* WHAT THE TASK ASKS: Copy the data exactly from the line that contains "AUDIO pin RX: GP11 -> GP4" through the line that contains "AUDIO pin RX: D5 -> TX", keeping both end lines and leaving out everything else.

* EXERCISE INPUTS:
=== Begin Enclosure ===
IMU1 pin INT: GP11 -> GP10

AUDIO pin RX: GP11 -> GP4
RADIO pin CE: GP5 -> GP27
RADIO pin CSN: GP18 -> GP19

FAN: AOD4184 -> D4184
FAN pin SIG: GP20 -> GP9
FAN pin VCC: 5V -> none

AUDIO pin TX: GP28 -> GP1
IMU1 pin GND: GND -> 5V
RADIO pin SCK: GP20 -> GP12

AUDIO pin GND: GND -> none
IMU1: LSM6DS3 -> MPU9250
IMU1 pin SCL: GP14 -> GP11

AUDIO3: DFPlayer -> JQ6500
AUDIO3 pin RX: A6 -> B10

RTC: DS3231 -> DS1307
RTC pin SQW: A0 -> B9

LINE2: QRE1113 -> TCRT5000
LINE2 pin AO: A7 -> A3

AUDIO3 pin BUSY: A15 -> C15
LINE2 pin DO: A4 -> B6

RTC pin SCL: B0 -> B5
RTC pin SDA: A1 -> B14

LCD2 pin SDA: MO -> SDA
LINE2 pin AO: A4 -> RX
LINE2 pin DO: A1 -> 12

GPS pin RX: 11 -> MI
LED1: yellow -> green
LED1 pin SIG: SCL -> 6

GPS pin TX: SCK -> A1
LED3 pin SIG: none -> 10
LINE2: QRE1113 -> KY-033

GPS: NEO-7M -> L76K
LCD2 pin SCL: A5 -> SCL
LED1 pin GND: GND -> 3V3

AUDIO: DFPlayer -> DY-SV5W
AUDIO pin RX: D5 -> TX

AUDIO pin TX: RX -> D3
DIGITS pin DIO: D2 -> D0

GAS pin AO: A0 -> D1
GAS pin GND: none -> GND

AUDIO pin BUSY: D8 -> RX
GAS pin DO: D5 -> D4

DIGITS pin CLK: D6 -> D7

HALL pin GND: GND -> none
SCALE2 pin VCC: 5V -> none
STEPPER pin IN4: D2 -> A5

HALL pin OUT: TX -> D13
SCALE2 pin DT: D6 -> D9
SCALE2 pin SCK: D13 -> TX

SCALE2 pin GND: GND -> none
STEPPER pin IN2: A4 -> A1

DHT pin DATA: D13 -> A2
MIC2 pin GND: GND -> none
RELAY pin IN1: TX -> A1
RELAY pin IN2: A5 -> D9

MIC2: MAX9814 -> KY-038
=== End Enclosure ===
* TASK OUTPUT:
AUDIO pin RX: GP11 -> GP4
RADIO pin CE: GP5 -> GP27
RADIO pin CSN: GP18 -> GP19

FAN: AOD4184 -> D4184
FAN pin SIG: GP20 -> GP9
FAN pin VCC: 5V -> none

AUDIO pin TX: GP28 -> GP1
IMU1 pin GND: GND -> 5V
RADIO pin SCK: GP20 -> GP12

AUDIO pin GND: GND -> none
IMU1: LSM6DS3 -> MPU9250
IMU1 pin SCL: GP14 -> GP11

AUDIO3: DFPlayer -> JQ6500
AUDIO3 pin RX: A6 -> B10

RTC: DS3231 -> DS1307
RTC pin SQW: A0 -> B9

LINE2: QRE1113 -> TCRT5000
LINE2 pin AO: A7 -> A3

AUDIO3 pin BUSY: A15 -> C15
LINE2 pin DO: A4 -> B6

RTC pin SCL: B0 -> B5
RTC pin SDA: A1 -> B14

LCD2 pin SDA: MO -> SDA
LINE2 pin AO: A4 -> RX
LINE2 pin DO: A1 -> 12

GPS pin RX: 11 -> MI
LED1: yellow -> green
LED1 pin SIG: SCL -> 6

GPS pin TX: SCK -> A1
LED3 pin SIG: none -> 10
LINE2: QRE1113 -> KY-033

GPS: NEO-7M -> L76K
LCD2 pin SCL: A5 -> SCL
LED1 pin GND: GND -> 3V3

AUDIO: DFPlayer -> DY-SV5W
AUDIO pin RX: D5 -> TX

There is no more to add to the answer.